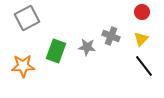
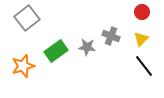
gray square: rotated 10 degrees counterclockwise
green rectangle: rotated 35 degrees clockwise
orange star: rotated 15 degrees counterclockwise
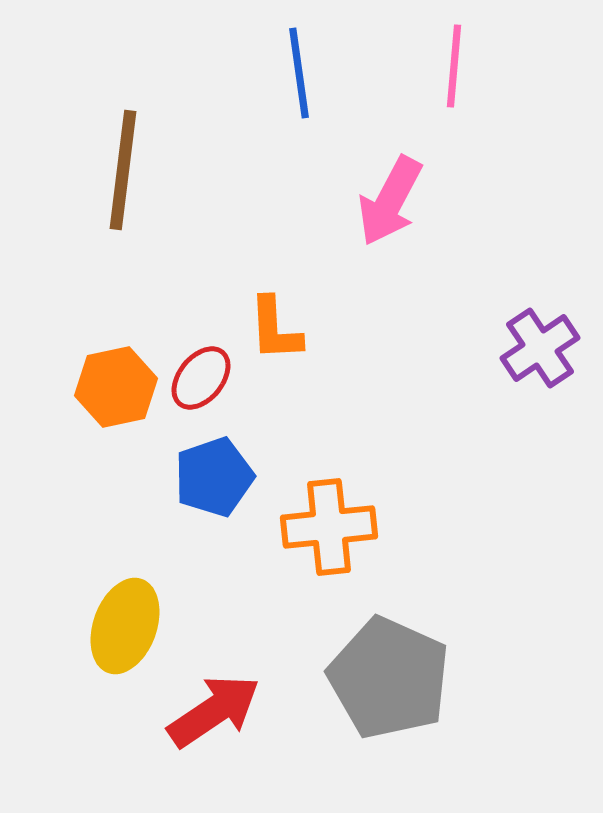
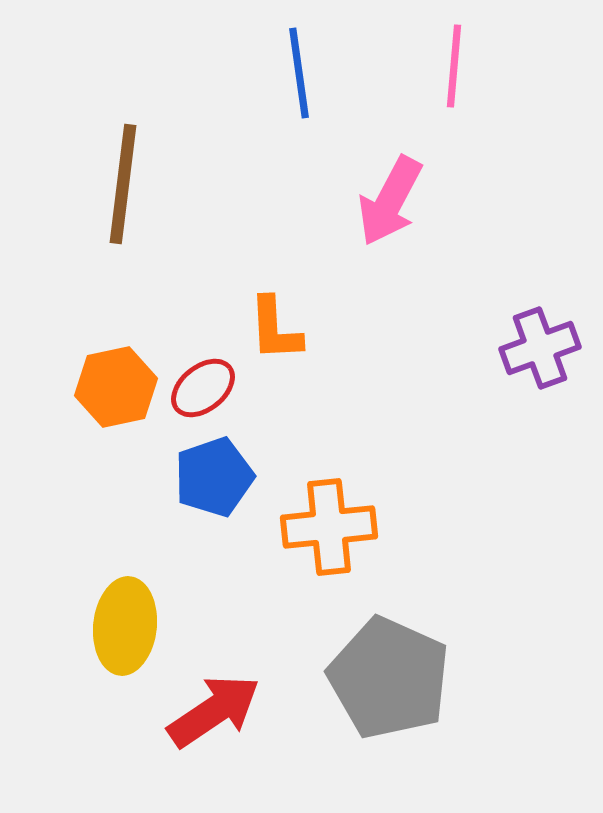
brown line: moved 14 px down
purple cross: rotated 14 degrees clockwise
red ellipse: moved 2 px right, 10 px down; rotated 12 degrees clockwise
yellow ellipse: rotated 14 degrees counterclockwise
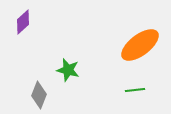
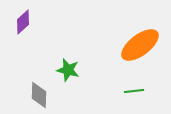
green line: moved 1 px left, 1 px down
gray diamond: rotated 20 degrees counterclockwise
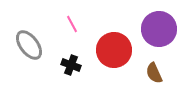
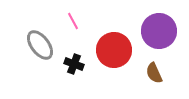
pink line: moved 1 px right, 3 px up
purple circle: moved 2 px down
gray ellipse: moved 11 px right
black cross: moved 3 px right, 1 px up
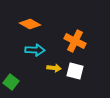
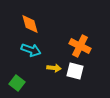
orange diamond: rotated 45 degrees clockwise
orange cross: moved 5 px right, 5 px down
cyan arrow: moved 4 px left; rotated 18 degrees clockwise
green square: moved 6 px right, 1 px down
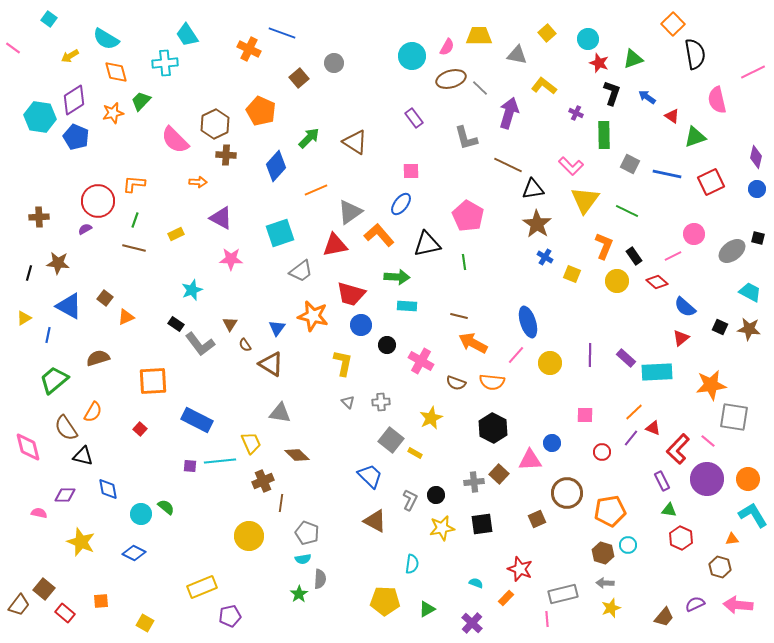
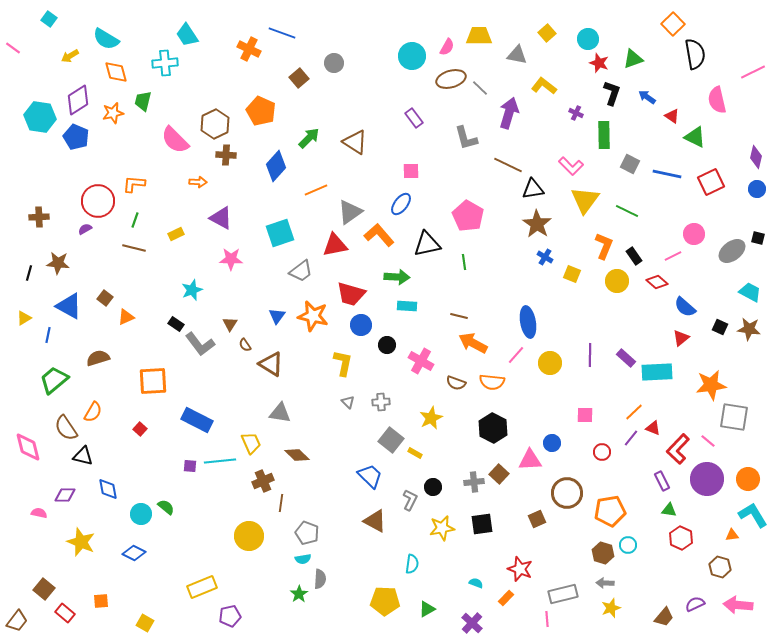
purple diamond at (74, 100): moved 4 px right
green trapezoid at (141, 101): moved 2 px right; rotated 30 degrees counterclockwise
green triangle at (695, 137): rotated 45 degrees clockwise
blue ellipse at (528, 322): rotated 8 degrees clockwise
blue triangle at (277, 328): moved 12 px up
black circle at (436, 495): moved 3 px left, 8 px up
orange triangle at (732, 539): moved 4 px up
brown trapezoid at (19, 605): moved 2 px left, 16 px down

|---|

> _The task_
Starting with the line that contains "orange diamond: rotated 45 degrees clockwise", repeat each line exactly through the last line of the data above, and nothing more; the pictures stay out.

> _Response for this exercise_
orange diamond: rotated 45 degrees clockwise
orange cross: moved 5 px right, 5 px down
cyan arrow: moved 4 px left; rotated 18 degrees clockwise
green square: moved 6 px right, 1 px down
purple diamond at (74, 100): moved 4 px right
green trapezoid at (141, 101): moved 2 px right; rotated 30 degrees counterclockwise
green triangle at (695, 137): rotated 45 degrees clockwise
blue ellipse at (528, 322): rotated 8 degrees clockwise
blue triangle at (277, 328): moved 12 px up
black circle at (436, 495): moved 3 px left, 8 px up
orange triangle at (732, 539): moved 4 px up
brown trapezoid at (19, 605): moved 2 px left, 16 px down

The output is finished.